* **Exercise directions**
All of the entries must be duplicated exactly.

* **Records for the task**
* * * *

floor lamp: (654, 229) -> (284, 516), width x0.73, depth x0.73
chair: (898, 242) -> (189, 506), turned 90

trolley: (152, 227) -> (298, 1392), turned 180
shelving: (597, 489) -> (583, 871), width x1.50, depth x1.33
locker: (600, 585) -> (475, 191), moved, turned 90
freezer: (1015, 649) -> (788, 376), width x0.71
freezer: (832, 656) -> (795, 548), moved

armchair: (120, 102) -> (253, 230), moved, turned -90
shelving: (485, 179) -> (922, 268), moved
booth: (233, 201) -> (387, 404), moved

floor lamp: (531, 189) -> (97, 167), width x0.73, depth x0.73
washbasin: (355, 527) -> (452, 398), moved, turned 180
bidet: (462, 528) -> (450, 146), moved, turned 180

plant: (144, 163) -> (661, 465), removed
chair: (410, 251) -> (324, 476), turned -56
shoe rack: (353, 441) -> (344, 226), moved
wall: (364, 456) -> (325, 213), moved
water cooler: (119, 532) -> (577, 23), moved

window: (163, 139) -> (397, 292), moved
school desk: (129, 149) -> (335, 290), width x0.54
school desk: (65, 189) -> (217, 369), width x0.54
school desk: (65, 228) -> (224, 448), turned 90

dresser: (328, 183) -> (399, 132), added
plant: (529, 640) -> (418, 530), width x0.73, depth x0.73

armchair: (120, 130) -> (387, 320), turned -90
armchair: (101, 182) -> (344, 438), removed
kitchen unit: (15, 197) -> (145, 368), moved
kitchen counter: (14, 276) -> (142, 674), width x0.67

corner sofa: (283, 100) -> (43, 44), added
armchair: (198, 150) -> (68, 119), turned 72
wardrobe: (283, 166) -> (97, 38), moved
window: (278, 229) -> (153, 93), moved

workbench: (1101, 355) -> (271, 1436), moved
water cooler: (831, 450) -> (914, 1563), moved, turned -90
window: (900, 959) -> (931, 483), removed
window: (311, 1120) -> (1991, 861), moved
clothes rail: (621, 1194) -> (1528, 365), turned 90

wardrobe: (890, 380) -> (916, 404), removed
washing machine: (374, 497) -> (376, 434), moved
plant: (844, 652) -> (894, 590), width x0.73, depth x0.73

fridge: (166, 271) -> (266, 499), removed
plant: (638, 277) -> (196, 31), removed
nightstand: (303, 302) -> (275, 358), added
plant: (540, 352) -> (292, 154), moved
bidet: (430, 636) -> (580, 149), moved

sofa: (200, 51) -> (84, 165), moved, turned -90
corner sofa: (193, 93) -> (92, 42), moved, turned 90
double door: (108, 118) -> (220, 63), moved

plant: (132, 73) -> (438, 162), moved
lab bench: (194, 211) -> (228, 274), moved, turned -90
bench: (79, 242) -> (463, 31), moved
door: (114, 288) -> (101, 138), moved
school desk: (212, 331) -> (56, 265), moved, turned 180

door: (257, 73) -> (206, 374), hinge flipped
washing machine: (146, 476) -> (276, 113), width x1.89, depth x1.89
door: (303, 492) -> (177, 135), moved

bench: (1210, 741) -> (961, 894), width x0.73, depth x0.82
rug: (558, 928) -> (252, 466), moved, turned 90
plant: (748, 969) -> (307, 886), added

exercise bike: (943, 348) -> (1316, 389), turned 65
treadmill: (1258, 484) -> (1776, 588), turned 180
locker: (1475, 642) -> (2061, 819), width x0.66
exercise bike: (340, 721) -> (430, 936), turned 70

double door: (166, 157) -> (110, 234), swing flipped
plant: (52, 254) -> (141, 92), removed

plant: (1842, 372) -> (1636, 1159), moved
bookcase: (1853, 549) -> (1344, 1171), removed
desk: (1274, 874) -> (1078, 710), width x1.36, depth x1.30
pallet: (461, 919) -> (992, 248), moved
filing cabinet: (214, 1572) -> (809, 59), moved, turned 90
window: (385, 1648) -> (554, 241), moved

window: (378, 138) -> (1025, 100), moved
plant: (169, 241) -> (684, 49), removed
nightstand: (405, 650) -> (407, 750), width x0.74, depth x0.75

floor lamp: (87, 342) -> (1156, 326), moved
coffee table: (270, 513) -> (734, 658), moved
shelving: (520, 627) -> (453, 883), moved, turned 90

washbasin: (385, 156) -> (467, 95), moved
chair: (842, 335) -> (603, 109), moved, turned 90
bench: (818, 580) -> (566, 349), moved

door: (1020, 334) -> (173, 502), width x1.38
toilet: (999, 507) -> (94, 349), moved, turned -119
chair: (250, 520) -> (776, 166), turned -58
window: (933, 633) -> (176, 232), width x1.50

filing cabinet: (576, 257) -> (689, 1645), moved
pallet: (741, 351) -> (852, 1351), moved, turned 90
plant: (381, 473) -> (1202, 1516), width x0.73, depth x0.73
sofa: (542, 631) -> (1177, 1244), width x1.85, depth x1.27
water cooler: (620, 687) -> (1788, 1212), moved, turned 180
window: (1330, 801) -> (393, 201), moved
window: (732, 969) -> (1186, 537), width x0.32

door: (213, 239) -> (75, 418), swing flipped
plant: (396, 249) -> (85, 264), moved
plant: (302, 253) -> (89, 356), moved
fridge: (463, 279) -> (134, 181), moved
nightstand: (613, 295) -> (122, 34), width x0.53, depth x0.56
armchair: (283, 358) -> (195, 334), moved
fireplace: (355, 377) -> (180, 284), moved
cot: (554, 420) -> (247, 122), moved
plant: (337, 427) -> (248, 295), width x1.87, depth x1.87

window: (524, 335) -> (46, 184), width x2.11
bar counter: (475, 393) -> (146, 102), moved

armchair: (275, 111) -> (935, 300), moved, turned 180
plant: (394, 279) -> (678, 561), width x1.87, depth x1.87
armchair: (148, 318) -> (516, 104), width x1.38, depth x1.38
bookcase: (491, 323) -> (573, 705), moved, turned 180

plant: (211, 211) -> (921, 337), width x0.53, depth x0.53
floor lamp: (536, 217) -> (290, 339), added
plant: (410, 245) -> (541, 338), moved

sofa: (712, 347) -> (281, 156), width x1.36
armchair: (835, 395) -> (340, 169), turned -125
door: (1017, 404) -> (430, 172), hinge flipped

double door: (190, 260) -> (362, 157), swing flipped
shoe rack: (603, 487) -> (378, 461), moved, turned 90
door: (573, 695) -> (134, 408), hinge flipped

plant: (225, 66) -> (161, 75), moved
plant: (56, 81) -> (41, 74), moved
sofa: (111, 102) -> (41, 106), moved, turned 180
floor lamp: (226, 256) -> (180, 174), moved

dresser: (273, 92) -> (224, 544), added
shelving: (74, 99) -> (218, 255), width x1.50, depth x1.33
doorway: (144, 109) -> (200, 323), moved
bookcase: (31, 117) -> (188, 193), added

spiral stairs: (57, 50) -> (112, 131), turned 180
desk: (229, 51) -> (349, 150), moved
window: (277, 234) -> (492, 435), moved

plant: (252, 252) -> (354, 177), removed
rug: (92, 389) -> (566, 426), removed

* * * *

* **Response**
floor lamp: (654, 229) -> (284, 516), width x0.73, depth x0.73
chair: (898, 242) -> (189, 506), turned 90

trolley: (152, 227) -> (298, 1392), turned 180
shelving: (597, 489) -> (583, 871), width x1.50, depth x1.33
locker: (600, 585) -> (475, 191), moved, turned 90
freezer: (1015, 649) -> (788, 376), width x0.71
freezer: (832, 656) -> (795, 548), moved

armchair: (120, 102) -> (253, 230), moved, turned -90
shelving: (485, 179) -> (922, 268), moved
booth: (233, 201) -> (387, 404), moved

floor lamp: (531, 189) -> (97, 167), width x0.73, depth x0.73
washbasin: (355, 527) -> (452, 398), moved, turned 180
bidet: (462, 528) -> (450, 146), moved, turned 180

plant: (144, 163) -> (661, 465), removed
chair: (410, 251) -> (324, 476), turned -56
shoe rack: (353, 441) -> (344, 226), moved
wall: (364, 456) -> (325, 213), moved
water cooler: (119, 532) -> (577, 23), moved

window: (163, 139) -> (397, 292), moved
school desk: (129, 149) -> (335, 290), width x0.54
school desk: (65, 189) -> (217, 369), width x0.54
school desk: (65, 228) -> (224, 448), turned 90

dresser: (328, 183) -> (399, 132), added
plant: (529, 640) -> (418, 530), width x0.73, depth x0.73

armchair: (120, 130) -> (387, 320), turned -90
armchair: (101, 182) -> (344, 438), removed
kitchen unit: (15, 197) -> (145, 368), moved
kitchen counter: (14, 276) -> (142, 674), width x0.67

corner sofa: (283, 100) -> (43, 44), added
armchair: (198, 150) -> (68, 119), turned 72
wardrobe: (283, 166) -> (97, 38), moved
window: (278, 229) -> (153, 93), moved

workbench: (1101, 355) -> (271, 1436), moved
water cooler: (831, 450) -> (914, 1563), moved, turned -90
window: (900, 959) -> (931, 483), removed
window: (311, 1120) -> (1991, 861), moved
clothes rail: (621, 1194) -> (1528, 365), turned 90

wardrobe: (890, 380) -> (916, 404), removed
washing machine: (374, 497) -> (376, 434), moved
plant: (844, 652) -> (894, 590), width x0.73, depth x0.73

fridge: (166, 271) -> (266, 499), removed
plant: (638, 277) -> (196, 31), removed
nightstand: (303, 302) -> (275, 358), added
plant: (540, 352) -> (292, 154), moved
bidet: (430, 636) -> (580, 149), moved

sofa: (200, 51) -> (84, 165), moved, turned -90
corner sofa: (193, 93) -> (92, 42), moved, turned 90
double door: (108, 118) -> (220, 63), moved

plant: (132, 73) -> (438, 162), moved
lab bench: (194, 211) -> (228, 274), moved, turned -90
bench: (79, 242) -> (463, 31), moved
door: (114, 288) -> (101, 138), moved
school desk: (212, 331) -> (56, 265), moved, turned 180

door: (257, 73) -> (206, 374), hinge flipped
washing machine: (146, 476) -> (276, 113), width x1.89, depth x1.89
door: (303, 492) -> (177, 135), moved

bench: (1210, 741) -> (961, 894), width x0.73, depth x0.82
rug: (558, 928) -> (252, 466), moved, turned 90
plant: (748, 969) -> (307, 886), added

exercise bike: (943, 348) -> (1316, 389), turned 65
treadmill: (1258, 484) -> (1776, 588), turned 180
locker: (1475, 642) -> (2061, 819), width x0.66
exercise bike: (340, 721) -> (430, 936), turned 70

double door: (166, 157) -> (110, 234), swing flipped
plant: (52, 254) -> (141, 92), removed

plant: (1842, 372) -> (1636, 1159), moved
bookcase: (1853, 549) -> (1344, 1171), removed
desk: (1274, 874) -> (1078, 710), width x1.36, depth x1.30
pallet: (461, 919) -> (992, 248), moved
filing cabinet: (214, 1572) -> (809, 59), moved, turned 90
window: (385, 1648) -> (554, 241), moved

window: (378, 138) -> (1025, 100), moved
plant: (169, 241) -> (684, 49), removed
nightstand: (405, 650) -> (407, 750), width x0.74, depth x0.75

floor lamp: (87, 342) -> (1156, 326), moved
coffee table: (270, 513) -> (734, 658), moved
shelving: (520, 627) -> (453, 883), moved, turned 90

washbasin: (385, 156) -> (467, 95), moved
chair: (842, 335) -> (603, 109), moved, turned 90
bench: (818, 580) -> (566, 349), moved

door: (1020, 334) -> (173, 502), width x1.38
toilet: (999, 507) -> (94, 349), moved, turned -119
chair: (250, 520) -> (776, 166), turned -58
window: (933, 633) -> (176, 232), width x1.50

filing cabinet: (576, 257) -> (689, 1645), moved
pallet: (741, 351) -> (852, 1351), moved, turned 90
plant: (381, 473) -> (1202, 1516), width x0.73, depth x0.73
sofa: (542, 631) -> (1177, 1244), width x1.85, depth x1.27
water cooler: (620, 687) -> (1788, 1212), moved, turned 180
window: (1330, 801) -> (393, 201), moved
window: (732, 969) -> (1186, 537), width x0.32

door: (213, 239) -> (75, 418), swing flipped
plant: (396, 249) -> (85, 264), moved
plant: (302, 253) -> (89, 356), moved
fridge: (463, 279) -> (134, 181), moved
nightstand: (613, 295) -> (122, 34), width x0.53, depth x0.56
armchair: (283, 358) -> (195, 334), moved
fireplace: (355, 377) -> (180, 284), moved
cot: (554, 420) -> (247, 122), moved
plant: (337, 427) -> (248, 295), width x1.87, depth x1.87

window: (524, 335) -> (46, 184), width x2.11
bar counter: (475, 393) -> (146, 102), moved

armchair: (275, 111) -> (935, 300), moved, turned 180
plant: (394, 279) -> (678, 561), width x1.87, depth x1.87
armchair: (148, 318) -> (516, 104), width x1.38, depth x1.38
bookcase: (491, 323) -> (573, 705), moved, turned 180

plant: (211, 211) -> (921, 337), width x0.53, depth x0.53
floor lamp: (536, 217) -> (290, 339), added
plant: (410, 245) -> (541, 338), moved

sofa: (712, 347) -> (281, 156), width x1.36
armchair: (835, 395) -> (340, 169), turned -125
door: (1017, 404) -> (430, 172), hinge flipped

double door: (190, 260) -> (362, 157), swing flipped
shoe rack: (603, 487) -> (378, 461), moved, turned 90
door: (573, 695) -> (134, 408), hinge flipped

plant: (225, 66) -> (161, 75), moved
plant: (56, 81) -> (41, 74), moved
sofa: (111, 102) -> (41, 106), moved, turned 180
floor lamp: (226, 256) -> (180, 174), moved

dresser: (273, 92) -> (224, 544), added
shelving: (74, 99) -> (218, 255), width x1.50, depth x1.33
doorway: (144, 109) -> (200, 323), moved
bookcase: (31, 117) -> (188, 193), added

spiral stairs: (57, 50) -> (112, 131), turned 180
desk: (229, 51) -> (349, 150), moved
window: (277, 234) -> (492, 435), moved

plant: (252, 252) -> (354, 177), removed
rug: (92, 389) -> (566, 426), removed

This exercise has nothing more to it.